**Exercise aim**
What is the number of lines in the data that contain "STEPPER"? Respond with nothing else.

(Difference listings)
****
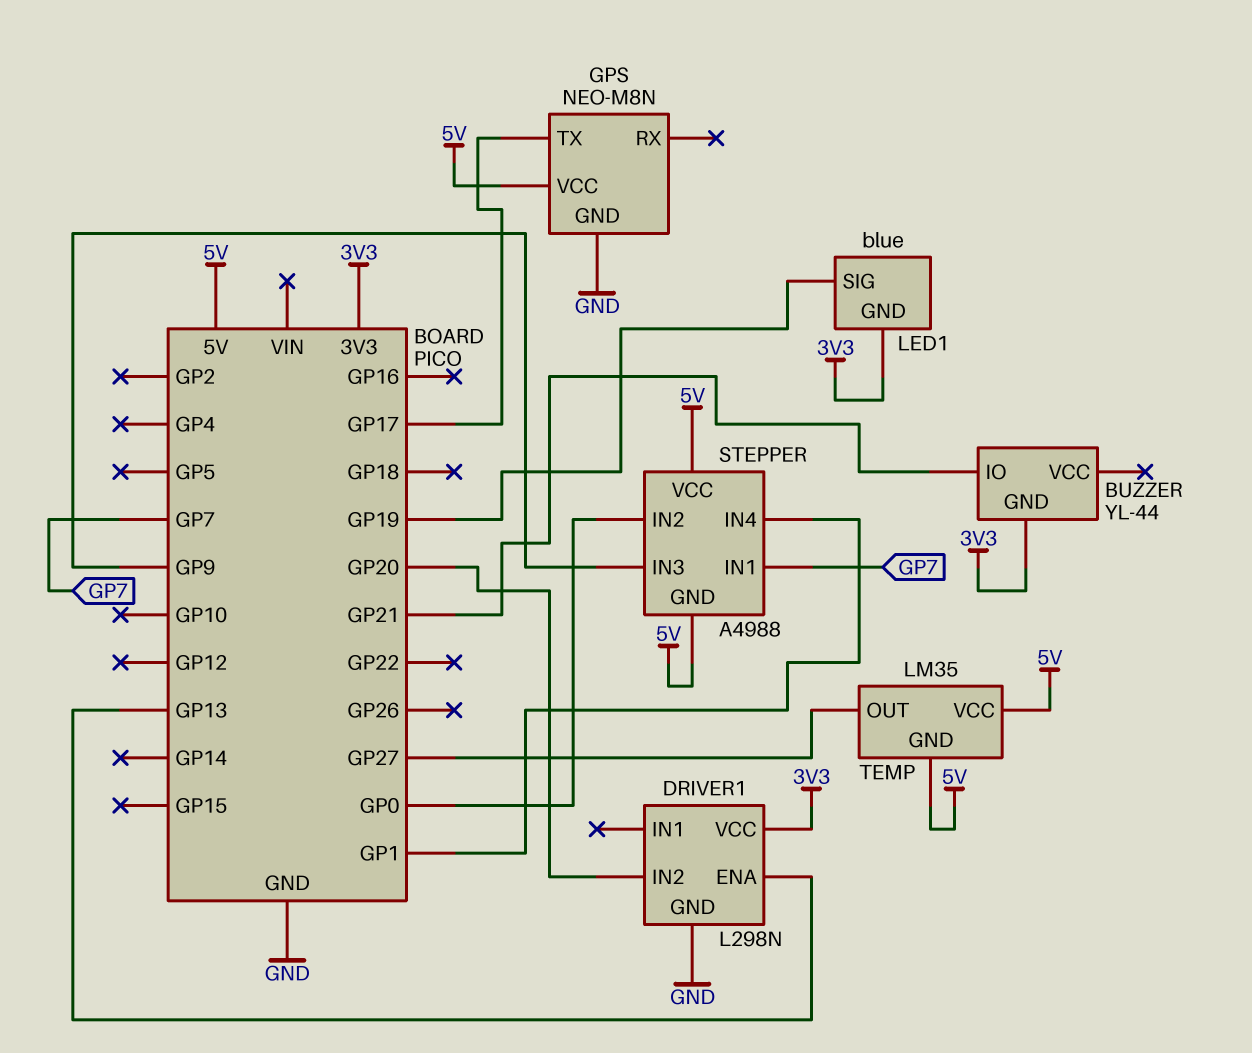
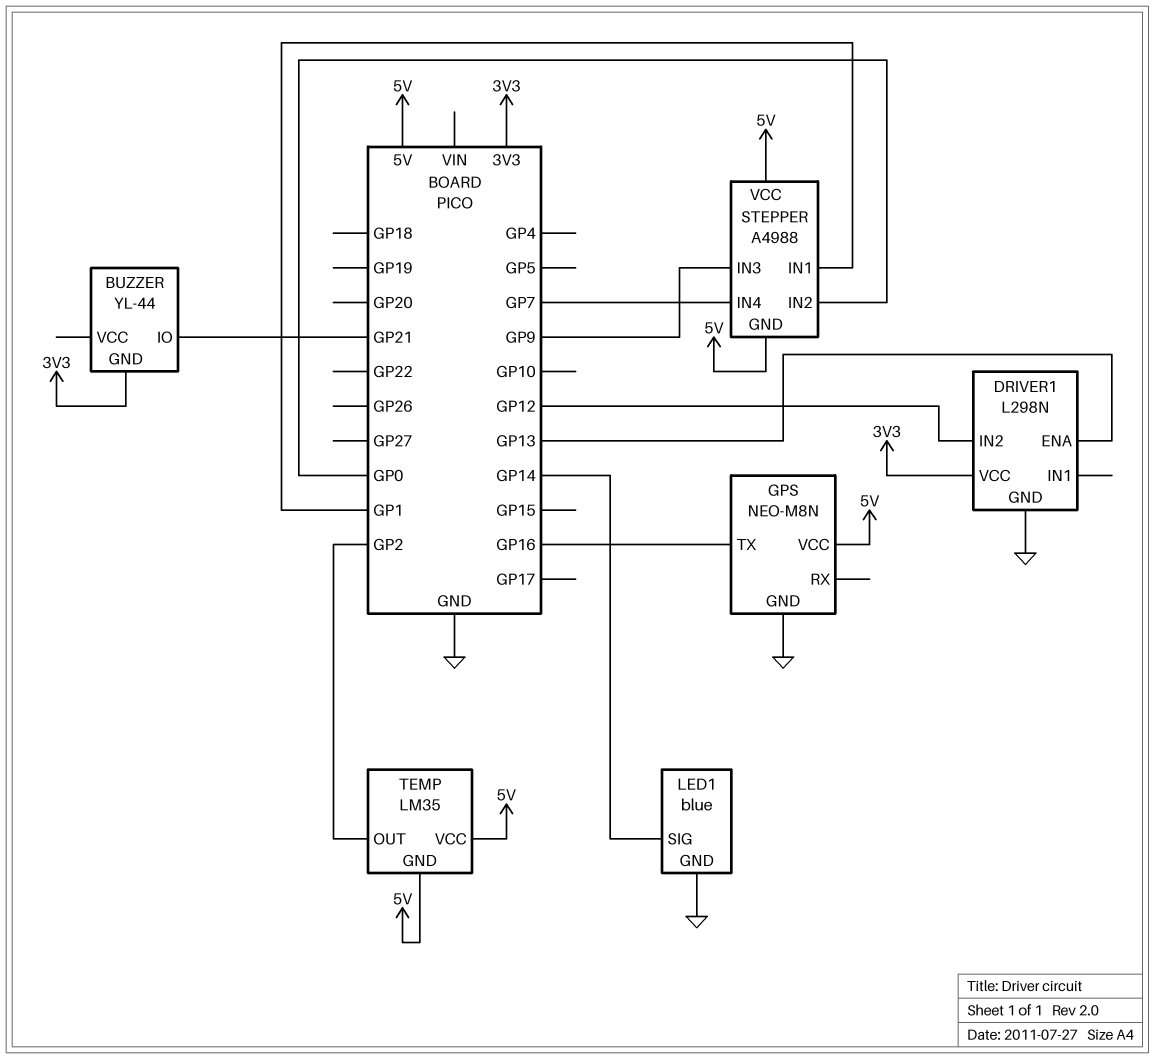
DRIVER1 pin IN2: GP20 -> GP12
GPS pin TX: GP17 -> GP16
LED1 pin GND: 3V3 -> GND
LED1 pin SIG: GP19 -> GP14
STEPPER pin IN1: GP7 -> GP1
STEPPER pin IN4: GP1 -> GP7
TEMP pin OUT: GP27 -> GP2

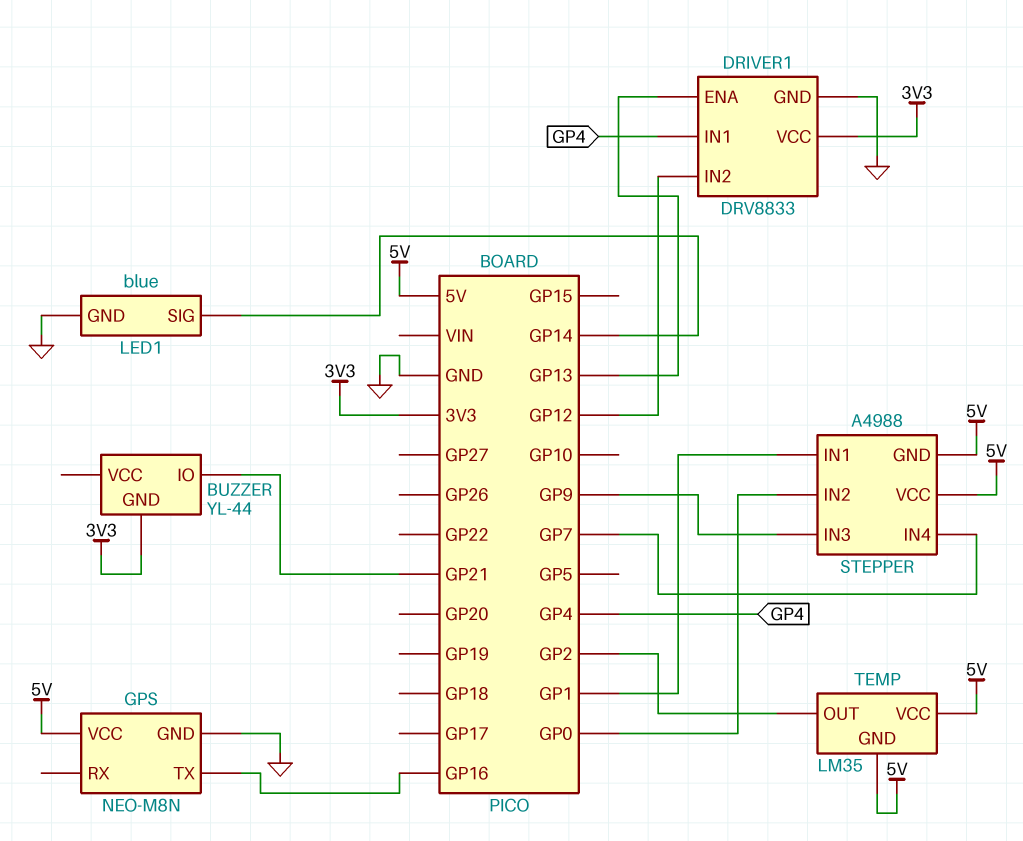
DRIVER1: L298N -> DRV8833
DRIVER1 pin IN1: none -> GP4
****
**Final answer**
2